About this exercise ▸
Every line of the entries with the word "gray" in it should be shown.

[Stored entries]

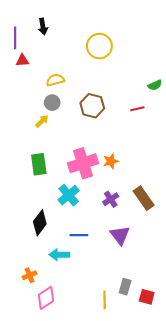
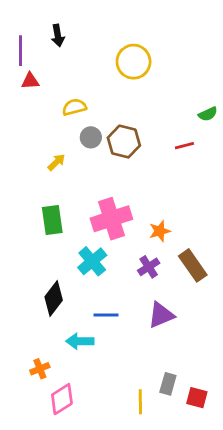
gray circle: (52, 103) -> (91, 137), moved
orange star: (111, 161) -> (160, 231), moved
purple triangle: (120, 235) -> (161, 315), turned 45

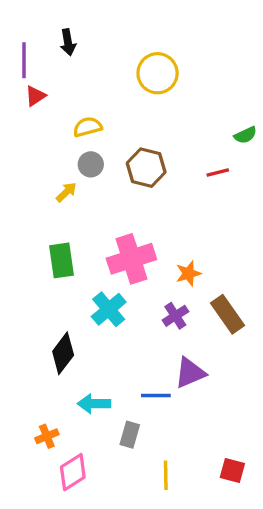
red triangle: (30, 81) -> (35, 96), turned -30
gray circle: (91, 137) -> (91, 164), moved
blue line: (106, 315) -> (156, 396), moved
gray rectangle: (168, 384) -> (130, 435), moved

Answer area ▸
gray circle: (52, 103) -> (91, 137), moved
gray circle: (91, 137) -> (91, 164), moved
gray rectangle: (168, 384) -> (130, 435), moved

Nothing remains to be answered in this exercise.